───── Input records
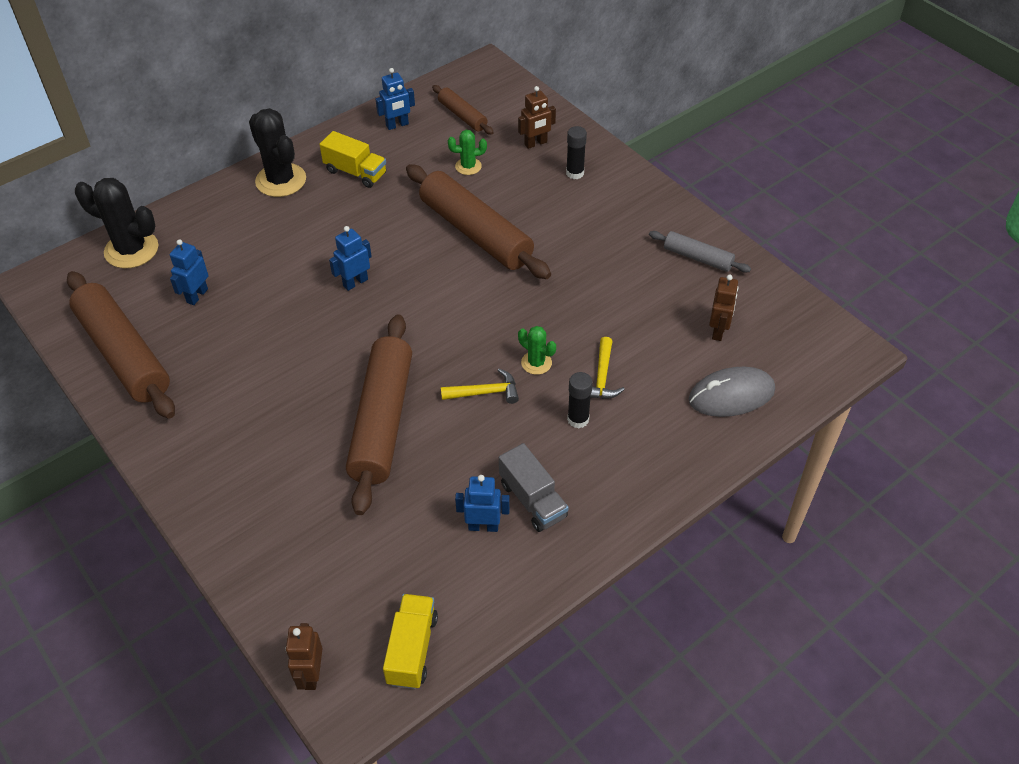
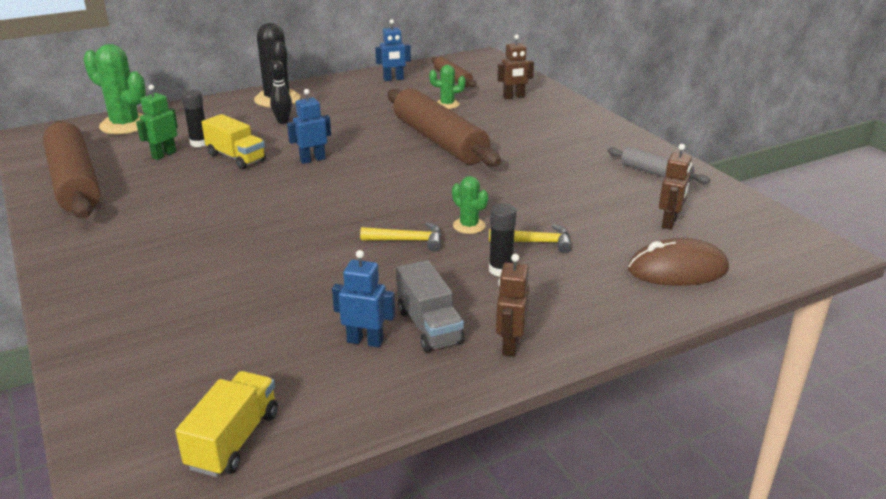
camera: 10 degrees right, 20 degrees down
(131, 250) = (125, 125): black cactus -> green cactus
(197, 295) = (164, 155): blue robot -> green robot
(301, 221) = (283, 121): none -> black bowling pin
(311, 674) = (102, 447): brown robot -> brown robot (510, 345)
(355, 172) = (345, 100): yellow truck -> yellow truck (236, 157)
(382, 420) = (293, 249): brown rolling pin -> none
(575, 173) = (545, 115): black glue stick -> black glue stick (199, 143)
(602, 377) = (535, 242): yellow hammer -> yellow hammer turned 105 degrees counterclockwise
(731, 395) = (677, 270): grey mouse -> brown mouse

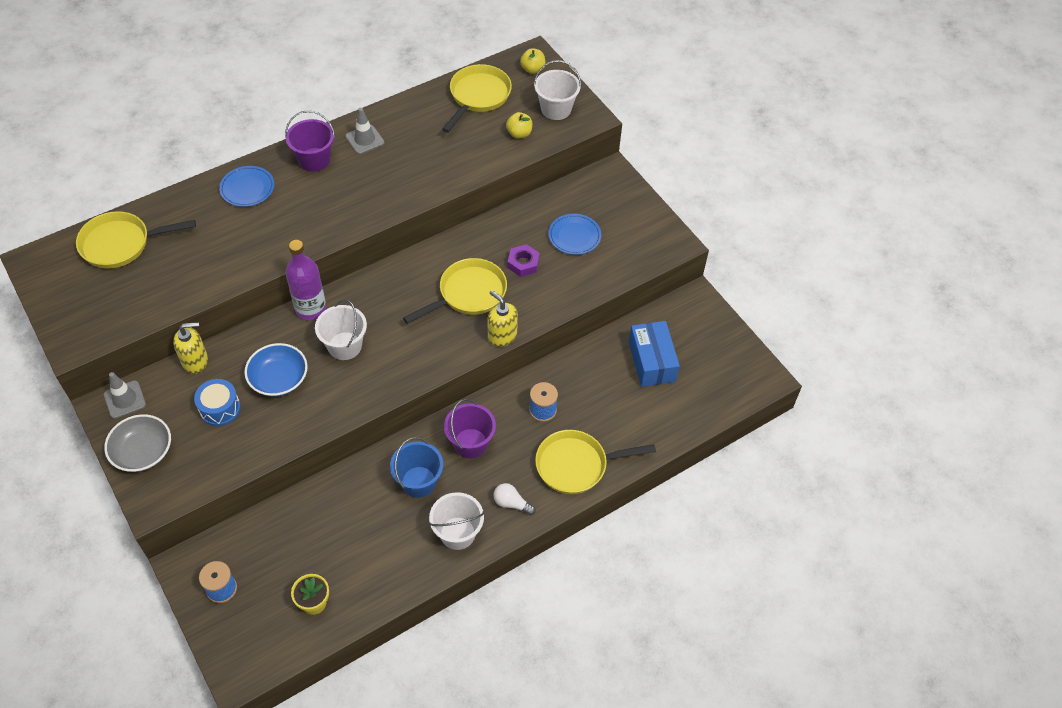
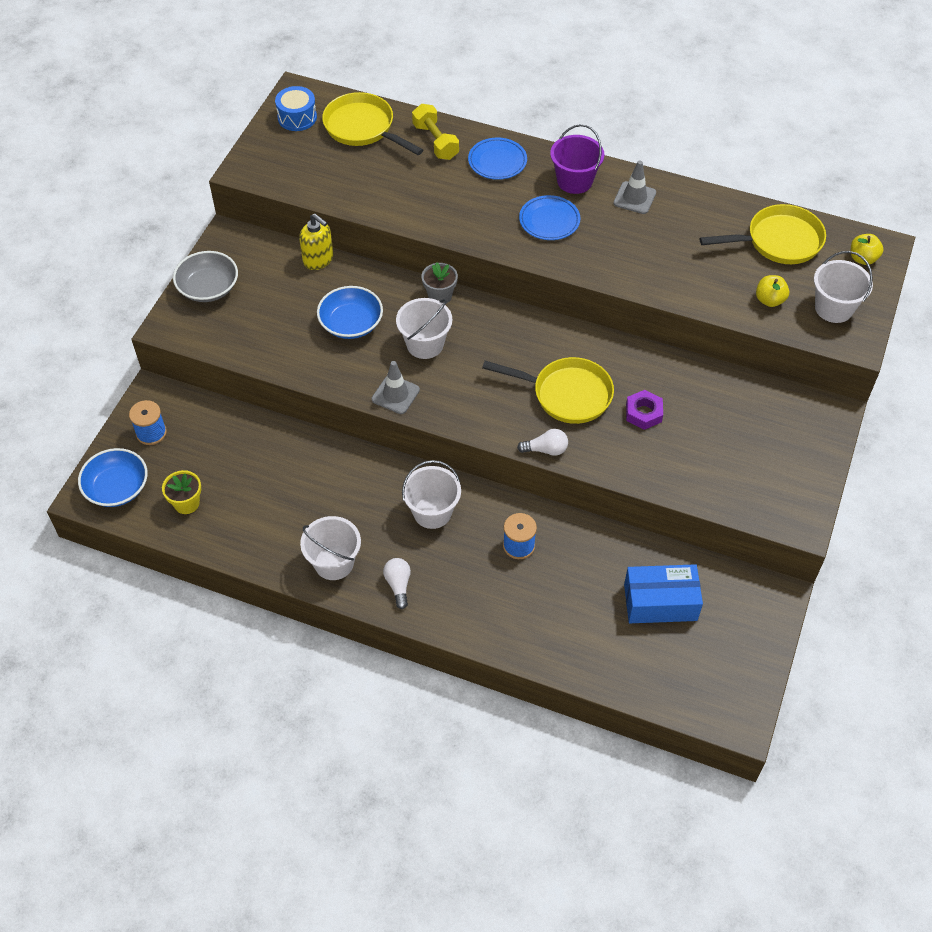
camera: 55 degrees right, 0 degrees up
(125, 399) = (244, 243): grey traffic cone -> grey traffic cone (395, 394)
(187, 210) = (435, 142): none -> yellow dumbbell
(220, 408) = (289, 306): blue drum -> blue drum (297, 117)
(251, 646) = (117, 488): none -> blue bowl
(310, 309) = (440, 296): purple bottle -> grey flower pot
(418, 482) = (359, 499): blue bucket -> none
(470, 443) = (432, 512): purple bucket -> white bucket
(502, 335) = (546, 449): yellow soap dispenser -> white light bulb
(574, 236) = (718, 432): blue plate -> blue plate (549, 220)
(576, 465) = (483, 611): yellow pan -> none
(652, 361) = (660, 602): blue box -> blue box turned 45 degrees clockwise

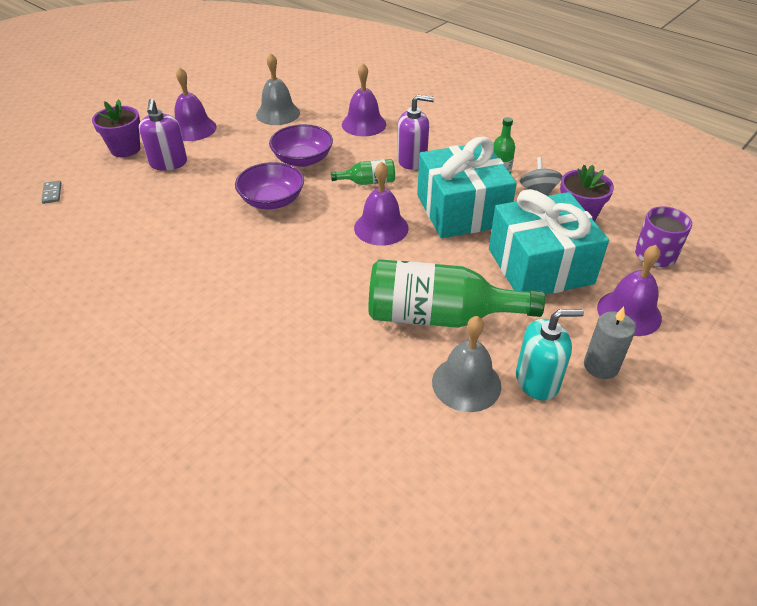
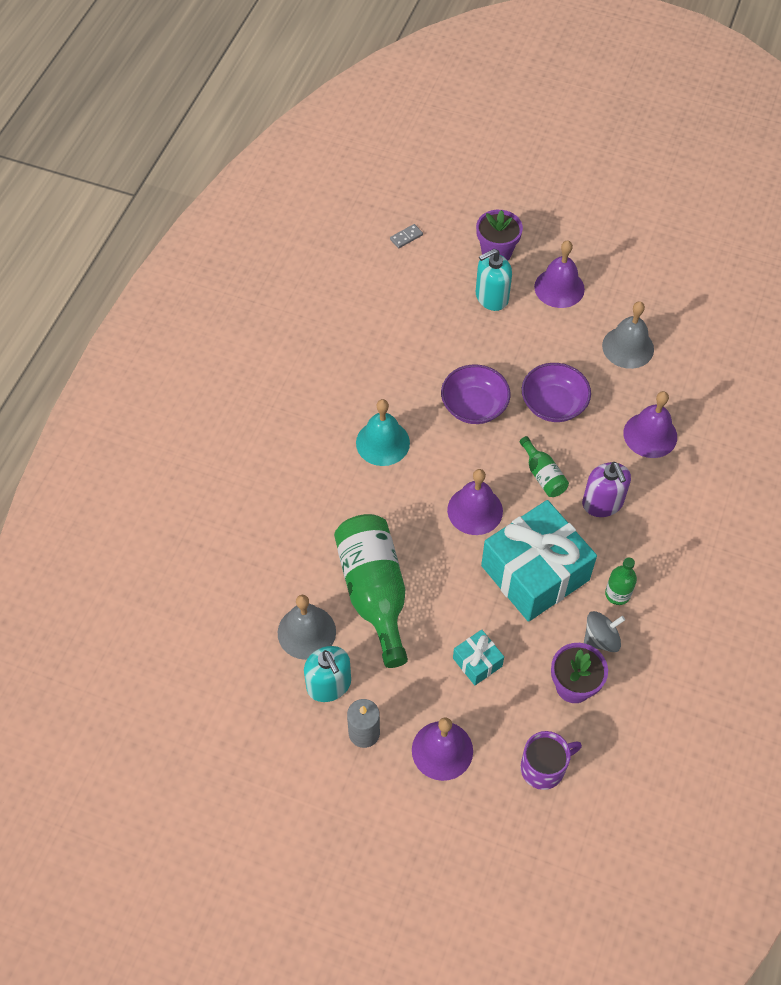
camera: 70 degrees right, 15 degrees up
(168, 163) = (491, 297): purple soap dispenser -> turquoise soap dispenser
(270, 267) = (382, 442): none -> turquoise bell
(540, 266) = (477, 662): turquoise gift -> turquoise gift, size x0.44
──────────
**Action item**
Could you retype the records above exactly, omitting the pictures?

**Output**
camera: 10 degrees right, 20 degrees down
(131, 250) = (125, 125): black cactus -> green cactus
(197, 295) = (164, 155): blue robot -> green robot
(301, 221) = (283, 121): none -> black bowling pin
(311, 674) = (102, 447): brown robot -> brown robot (510, 345)
(355, 172) = (345, 100): yellow truck -> yellow truck (236, 157)
(382, 420) = (293, 249): brown rolling pin -> none
(575, 173) = (545, 115): black glue stick -> black glue stick (199, 143)
(602, 377) = (535, 242): yellow hammer -> yellow hammer turned 105 degrees counterclockwise
(731, 395) = (677, 270): grey mouse -> brown mouse

camera: 55 degrees right, 0 degrees up
(125, 399) = (244, 243): grey traffic cone -> grey traffic cone (395, 394)
(187, 210) = (435, 142): none -> yellow dumbbell
(220, 408) = (289, 306): blue drum -> blue drum (297, 117)
(251, 646) = (117, 488): none -> blue bowl
(310, 309) = (440, 296): purple bottle -> grey flower pot
(418, 482) = (359, 499): blue bucket -> none
(470, 443) = (432, 512): purple bucket -> white bucket
(502, 335) = (546, 449): yellow soap dispenser -> white light bulb
(574, 236) = (718, 432): blue plate -> blue plate (549, 220)
(576, 465) = (483, 611): yellow pan -> none
(652, 361) = (660, 602): blue box -> blue box turned 45 degrees clockwise

camera: 70 degrees right, 15 degrees up
(168, 163) = (491, 297): purple soap dispenser -> turquoise soap dispenser
(270, 267) = (382, 442): none -> turquoise bell
(540, 266) = (477, 662): turquoise gift -> turquoise gift, size x0.44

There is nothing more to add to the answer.